TASK TO CARRY OUT:
Copy each line of the material beneath that holds the word "VMID".

DATA:
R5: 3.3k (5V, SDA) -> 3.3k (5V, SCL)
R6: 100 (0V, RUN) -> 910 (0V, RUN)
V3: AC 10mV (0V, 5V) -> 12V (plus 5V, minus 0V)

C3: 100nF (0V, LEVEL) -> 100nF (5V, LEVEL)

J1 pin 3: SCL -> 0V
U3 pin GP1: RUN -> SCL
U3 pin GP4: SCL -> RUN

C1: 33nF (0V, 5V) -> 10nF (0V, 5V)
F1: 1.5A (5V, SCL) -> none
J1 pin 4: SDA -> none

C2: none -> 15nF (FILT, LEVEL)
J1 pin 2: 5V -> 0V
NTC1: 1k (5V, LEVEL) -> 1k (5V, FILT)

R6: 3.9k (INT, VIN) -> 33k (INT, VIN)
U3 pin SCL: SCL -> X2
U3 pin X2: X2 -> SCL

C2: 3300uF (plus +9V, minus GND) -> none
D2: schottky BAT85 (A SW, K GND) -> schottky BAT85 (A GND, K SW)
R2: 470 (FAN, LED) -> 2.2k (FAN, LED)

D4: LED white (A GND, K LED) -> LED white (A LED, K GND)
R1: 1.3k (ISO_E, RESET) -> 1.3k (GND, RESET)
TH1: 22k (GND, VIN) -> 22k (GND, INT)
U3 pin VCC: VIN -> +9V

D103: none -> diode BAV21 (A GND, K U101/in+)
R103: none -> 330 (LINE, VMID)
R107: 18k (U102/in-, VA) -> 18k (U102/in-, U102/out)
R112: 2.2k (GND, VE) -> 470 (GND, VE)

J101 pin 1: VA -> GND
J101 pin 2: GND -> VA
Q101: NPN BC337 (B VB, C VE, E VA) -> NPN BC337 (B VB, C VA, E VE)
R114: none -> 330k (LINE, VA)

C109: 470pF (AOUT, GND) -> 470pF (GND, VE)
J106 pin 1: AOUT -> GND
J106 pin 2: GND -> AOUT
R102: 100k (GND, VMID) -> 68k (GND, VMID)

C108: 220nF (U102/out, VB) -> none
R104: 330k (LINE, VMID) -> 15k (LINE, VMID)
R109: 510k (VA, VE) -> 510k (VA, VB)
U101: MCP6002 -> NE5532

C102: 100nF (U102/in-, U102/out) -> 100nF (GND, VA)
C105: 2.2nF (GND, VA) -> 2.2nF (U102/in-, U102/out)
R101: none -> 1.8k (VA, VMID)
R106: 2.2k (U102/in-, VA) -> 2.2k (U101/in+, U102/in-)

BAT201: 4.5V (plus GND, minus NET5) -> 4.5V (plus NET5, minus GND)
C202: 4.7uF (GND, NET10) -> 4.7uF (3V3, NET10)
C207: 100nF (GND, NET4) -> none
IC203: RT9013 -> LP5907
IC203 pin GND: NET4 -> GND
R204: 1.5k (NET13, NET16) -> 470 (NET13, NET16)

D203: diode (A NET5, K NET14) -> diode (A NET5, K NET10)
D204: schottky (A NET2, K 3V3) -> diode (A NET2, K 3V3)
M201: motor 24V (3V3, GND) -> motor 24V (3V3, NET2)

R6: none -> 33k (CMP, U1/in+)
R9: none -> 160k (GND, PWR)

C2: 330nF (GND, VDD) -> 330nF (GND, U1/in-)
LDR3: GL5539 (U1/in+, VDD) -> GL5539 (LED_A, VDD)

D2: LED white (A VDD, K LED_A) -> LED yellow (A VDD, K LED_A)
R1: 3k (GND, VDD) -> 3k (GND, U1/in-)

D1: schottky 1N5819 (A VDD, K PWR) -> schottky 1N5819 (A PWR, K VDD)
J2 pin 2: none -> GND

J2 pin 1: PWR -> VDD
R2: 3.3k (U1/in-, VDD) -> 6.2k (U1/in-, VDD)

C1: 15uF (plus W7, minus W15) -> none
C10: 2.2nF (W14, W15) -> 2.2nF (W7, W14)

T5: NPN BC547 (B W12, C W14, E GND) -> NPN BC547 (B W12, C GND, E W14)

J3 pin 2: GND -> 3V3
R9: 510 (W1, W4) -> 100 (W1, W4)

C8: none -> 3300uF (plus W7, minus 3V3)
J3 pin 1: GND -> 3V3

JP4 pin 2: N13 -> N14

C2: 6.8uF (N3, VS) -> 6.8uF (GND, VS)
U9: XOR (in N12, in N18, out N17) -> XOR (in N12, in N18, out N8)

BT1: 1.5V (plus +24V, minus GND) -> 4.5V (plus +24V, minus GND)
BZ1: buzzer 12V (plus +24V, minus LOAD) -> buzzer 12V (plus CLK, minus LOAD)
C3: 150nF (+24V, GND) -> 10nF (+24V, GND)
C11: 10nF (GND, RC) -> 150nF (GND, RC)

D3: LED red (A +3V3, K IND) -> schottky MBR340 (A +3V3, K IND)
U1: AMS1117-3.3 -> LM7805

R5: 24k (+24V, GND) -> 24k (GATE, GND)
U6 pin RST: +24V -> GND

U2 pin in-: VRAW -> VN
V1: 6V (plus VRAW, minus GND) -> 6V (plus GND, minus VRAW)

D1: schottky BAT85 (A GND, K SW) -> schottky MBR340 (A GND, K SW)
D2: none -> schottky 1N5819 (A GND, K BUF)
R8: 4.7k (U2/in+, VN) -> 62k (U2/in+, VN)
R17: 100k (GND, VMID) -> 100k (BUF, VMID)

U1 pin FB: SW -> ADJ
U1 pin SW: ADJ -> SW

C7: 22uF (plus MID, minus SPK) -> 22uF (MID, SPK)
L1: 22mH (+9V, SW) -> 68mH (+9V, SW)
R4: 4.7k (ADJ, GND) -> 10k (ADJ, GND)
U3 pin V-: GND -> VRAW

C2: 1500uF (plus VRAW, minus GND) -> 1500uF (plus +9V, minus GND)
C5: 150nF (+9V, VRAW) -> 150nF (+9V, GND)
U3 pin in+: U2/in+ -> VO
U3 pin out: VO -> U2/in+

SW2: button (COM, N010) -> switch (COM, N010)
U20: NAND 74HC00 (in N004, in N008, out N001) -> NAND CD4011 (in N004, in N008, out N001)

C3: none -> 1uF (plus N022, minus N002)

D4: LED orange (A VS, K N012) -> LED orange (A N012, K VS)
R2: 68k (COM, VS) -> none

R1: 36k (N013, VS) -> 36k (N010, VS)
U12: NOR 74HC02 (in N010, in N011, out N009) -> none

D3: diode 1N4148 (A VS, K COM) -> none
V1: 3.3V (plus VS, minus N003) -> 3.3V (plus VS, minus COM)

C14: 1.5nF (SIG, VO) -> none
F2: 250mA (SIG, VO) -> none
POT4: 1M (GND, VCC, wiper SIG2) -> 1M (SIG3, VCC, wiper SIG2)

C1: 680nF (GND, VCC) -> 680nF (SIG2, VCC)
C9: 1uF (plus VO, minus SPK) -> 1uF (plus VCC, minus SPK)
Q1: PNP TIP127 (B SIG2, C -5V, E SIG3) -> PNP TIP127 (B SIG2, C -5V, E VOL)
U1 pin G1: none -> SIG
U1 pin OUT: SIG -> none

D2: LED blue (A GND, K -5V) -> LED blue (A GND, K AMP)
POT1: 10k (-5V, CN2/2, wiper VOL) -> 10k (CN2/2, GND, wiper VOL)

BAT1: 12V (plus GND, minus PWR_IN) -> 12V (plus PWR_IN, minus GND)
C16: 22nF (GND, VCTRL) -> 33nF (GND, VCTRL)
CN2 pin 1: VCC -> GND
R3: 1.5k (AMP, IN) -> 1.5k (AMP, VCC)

RESULT OF THIS EXERCISE:
R103: none -> 330 (LINE, VMID)
R102: 100k (GND, VMID) -> 68k (GND, VMID)
R104: 330k (LINE, VMID) -> 15k (LINE, VMID)
R101: none -> 1.8k (VA, VMID)
R17: 100k (GND, VMID) -> 100k (BUF, VMID)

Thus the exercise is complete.